### Short exercise
Please identify each line in the items below that contains the string "with", and copy those lines.

Dataset records
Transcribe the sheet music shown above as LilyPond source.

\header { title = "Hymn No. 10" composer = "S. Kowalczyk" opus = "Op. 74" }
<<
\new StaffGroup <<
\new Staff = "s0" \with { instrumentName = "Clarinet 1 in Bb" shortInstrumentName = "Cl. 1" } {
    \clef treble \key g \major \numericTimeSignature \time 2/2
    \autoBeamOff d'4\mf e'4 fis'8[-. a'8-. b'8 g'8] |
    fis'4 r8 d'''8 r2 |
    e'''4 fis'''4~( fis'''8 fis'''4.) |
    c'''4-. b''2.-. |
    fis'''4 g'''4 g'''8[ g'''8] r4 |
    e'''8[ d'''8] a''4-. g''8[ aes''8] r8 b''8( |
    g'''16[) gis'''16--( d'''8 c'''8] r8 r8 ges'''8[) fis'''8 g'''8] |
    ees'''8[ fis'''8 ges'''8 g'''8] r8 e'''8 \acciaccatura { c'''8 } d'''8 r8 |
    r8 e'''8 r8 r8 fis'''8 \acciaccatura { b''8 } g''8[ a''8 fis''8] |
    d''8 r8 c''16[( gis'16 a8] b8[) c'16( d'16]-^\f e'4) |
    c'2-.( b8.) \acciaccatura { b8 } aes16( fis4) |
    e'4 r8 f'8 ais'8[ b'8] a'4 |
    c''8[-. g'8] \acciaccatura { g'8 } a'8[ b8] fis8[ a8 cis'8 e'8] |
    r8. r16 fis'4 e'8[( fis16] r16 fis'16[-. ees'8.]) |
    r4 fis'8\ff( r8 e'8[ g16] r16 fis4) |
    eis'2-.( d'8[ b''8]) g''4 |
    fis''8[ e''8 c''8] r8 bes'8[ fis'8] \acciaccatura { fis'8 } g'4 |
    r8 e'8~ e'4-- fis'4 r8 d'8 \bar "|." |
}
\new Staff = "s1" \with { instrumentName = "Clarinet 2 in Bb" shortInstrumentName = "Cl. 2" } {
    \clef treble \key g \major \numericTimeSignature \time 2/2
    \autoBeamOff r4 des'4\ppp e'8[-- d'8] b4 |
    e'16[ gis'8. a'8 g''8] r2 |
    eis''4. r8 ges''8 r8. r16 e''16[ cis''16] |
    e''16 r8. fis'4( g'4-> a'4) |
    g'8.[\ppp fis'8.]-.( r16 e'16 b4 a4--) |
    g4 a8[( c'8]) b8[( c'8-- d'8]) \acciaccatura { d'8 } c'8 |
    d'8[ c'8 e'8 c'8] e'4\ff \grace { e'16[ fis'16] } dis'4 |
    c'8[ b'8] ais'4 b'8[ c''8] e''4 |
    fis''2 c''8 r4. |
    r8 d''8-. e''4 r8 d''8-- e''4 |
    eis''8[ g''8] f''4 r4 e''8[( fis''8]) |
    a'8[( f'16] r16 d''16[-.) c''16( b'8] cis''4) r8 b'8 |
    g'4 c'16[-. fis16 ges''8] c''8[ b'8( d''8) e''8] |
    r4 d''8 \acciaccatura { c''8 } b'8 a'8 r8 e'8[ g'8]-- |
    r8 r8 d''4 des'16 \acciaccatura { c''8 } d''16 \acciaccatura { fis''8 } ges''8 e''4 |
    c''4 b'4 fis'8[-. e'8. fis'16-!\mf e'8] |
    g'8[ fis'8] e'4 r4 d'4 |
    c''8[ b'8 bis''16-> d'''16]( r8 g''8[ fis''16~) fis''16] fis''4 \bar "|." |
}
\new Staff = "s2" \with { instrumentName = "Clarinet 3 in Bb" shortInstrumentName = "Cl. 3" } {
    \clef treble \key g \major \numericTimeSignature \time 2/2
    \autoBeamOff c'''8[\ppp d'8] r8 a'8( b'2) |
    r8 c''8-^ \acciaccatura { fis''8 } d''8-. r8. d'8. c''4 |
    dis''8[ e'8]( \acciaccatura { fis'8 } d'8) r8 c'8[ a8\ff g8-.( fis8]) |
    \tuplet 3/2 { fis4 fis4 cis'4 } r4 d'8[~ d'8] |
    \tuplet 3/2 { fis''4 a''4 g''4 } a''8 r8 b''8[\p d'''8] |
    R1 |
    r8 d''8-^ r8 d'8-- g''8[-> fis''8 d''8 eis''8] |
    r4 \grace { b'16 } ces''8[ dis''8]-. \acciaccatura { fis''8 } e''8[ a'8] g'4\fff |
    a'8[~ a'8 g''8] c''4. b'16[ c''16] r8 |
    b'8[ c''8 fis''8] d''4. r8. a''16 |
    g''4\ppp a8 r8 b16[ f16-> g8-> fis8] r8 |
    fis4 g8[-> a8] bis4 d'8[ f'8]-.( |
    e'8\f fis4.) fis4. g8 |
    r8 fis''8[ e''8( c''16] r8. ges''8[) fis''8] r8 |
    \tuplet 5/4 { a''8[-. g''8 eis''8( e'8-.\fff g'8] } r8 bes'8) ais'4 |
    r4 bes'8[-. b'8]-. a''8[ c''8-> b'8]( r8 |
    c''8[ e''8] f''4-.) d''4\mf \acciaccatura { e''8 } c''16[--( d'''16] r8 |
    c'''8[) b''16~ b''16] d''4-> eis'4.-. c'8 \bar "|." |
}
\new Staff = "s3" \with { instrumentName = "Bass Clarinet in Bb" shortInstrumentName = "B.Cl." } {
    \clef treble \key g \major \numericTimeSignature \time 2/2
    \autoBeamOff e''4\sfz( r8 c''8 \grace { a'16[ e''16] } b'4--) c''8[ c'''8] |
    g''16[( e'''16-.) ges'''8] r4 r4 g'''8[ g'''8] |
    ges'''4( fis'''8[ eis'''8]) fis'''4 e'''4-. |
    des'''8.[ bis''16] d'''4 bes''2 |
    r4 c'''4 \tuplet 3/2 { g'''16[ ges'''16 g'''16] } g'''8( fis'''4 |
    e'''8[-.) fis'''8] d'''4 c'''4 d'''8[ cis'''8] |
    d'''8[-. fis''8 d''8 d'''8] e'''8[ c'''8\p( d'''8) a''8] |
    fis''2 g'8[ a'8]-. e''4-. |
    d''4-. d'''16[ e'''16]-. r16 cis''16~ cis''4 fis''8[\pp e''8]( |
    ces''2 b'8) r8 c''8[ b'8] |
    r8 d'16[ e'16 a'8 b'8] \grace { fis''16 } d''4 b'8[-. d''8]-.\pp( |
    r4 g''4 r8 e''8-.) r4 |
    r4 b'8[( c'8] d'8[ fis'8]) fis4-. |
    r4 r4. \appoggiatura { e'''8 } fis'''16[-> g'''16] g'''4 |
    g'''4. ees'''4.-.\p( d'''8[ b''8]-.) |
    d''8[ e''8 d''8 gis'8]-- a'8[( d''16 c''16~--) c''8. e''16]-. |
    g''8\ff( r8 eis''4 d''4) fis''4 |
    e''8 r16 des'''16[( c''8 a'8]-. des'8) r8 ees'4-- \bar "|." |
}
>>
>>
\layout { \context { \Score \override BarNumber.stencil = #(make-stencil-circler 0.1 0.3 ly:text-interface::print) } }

### Result of the task
\new Staff = "s0" \with { instrumentName = "Clarinet 1 in Bb" shortInstrumentName = "Cl. 1" } {
\new Staff = "s1" \with { instrumentName = "Clarinet 2 in Bb" shortInstrumentName = "Cl. 2" } {
\new Staff = "s2" \with { instrumentName = "Clarinet 3 in Bb" shortInstrumentName = "Cl. 3" } {
\new Staff = "s3" \with { instrumentName = "Bass Clarinet in Bb" shortInstrumentName = "B.Cl." } {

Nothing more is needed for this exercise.